Search the records for "missing" and copy each line that holds it.

**PROVIDED ENTRIES**
^^^^
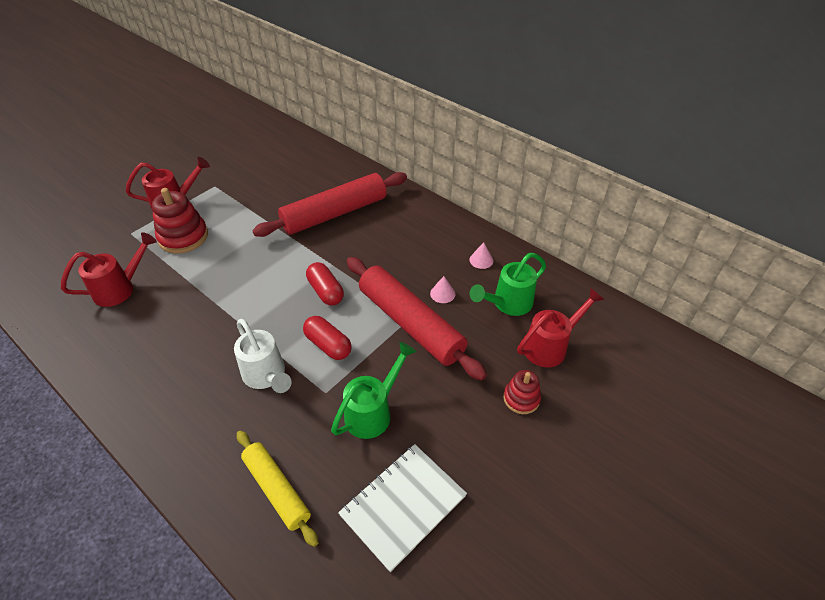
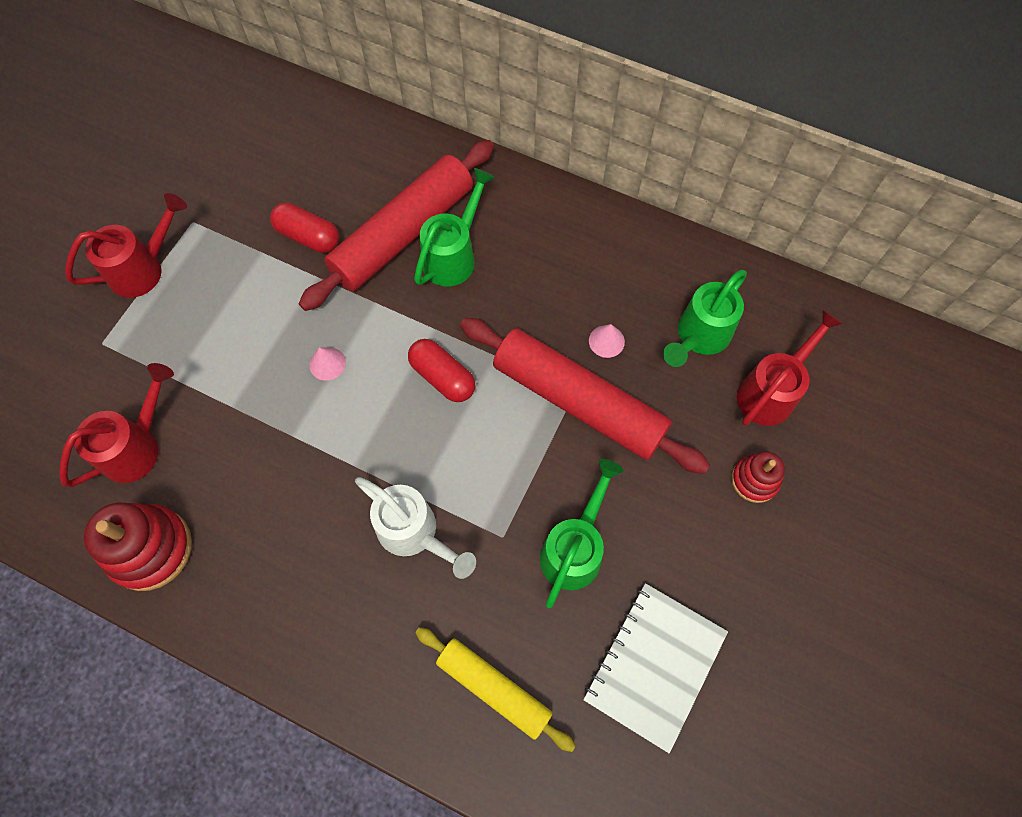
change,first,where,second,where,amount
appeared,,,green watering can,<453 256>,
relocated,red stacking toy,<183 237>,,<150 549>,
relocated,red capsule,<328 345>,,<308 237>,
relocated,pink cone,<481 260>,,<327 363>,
^^^^
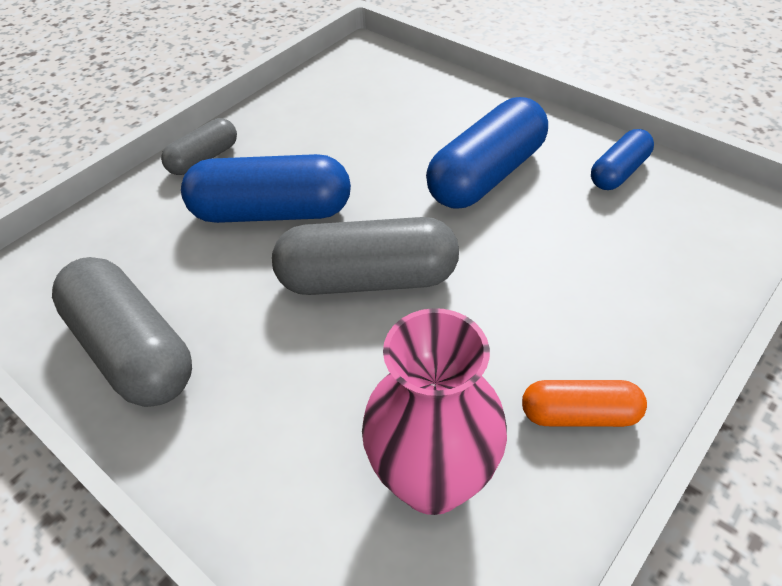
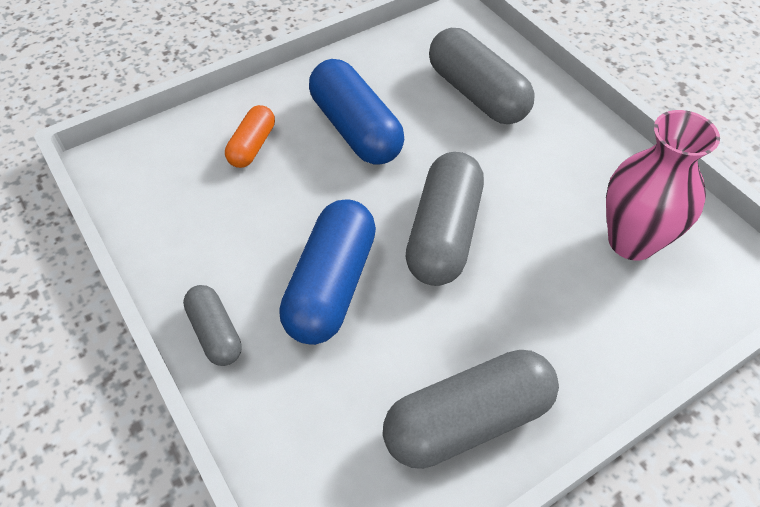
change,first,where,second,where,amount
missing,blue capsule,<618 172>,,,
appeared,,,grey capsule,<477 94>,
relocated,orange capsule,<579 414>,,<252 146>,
^^^^
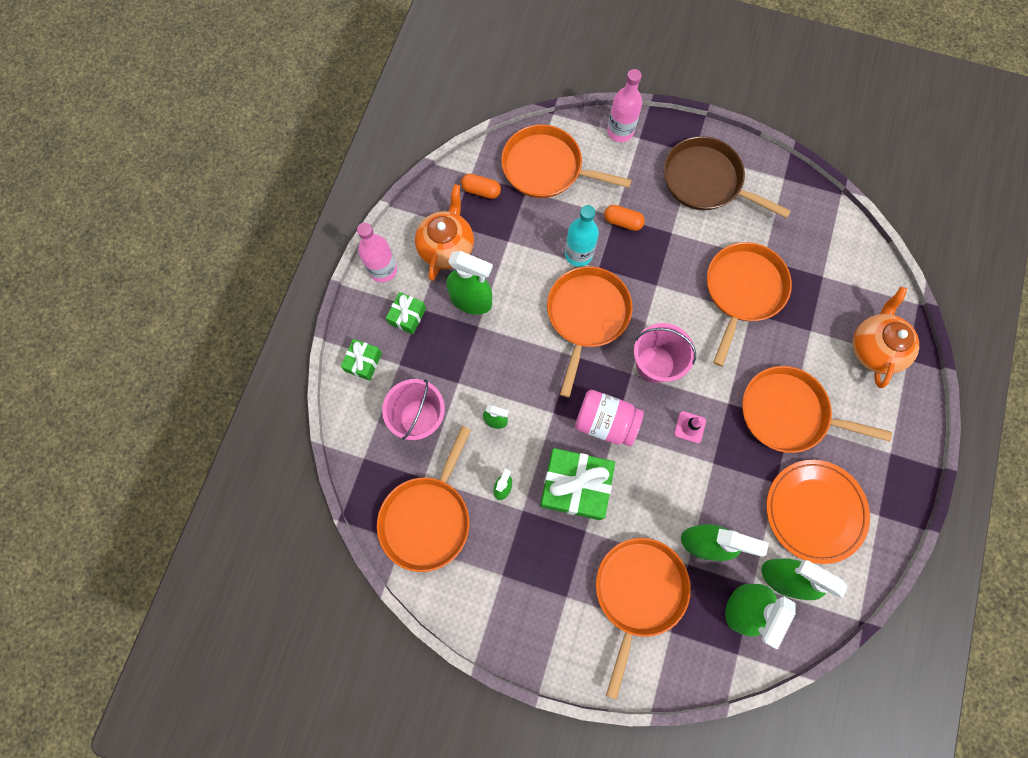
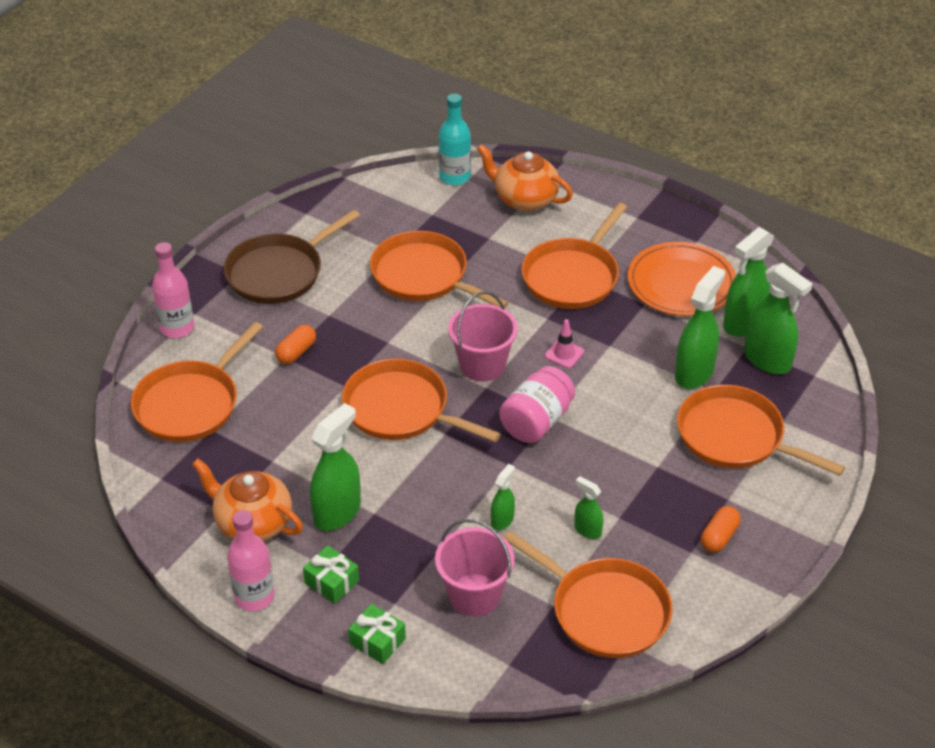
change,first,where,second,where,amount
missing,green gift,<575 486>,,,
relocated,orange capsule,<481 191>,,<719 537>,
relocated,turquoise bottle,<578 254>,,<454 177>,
^^^^
**SOLVED PROBLEM**
missing,blue capsule,<618 172>,,,
missing,green gift,<575 486>,,,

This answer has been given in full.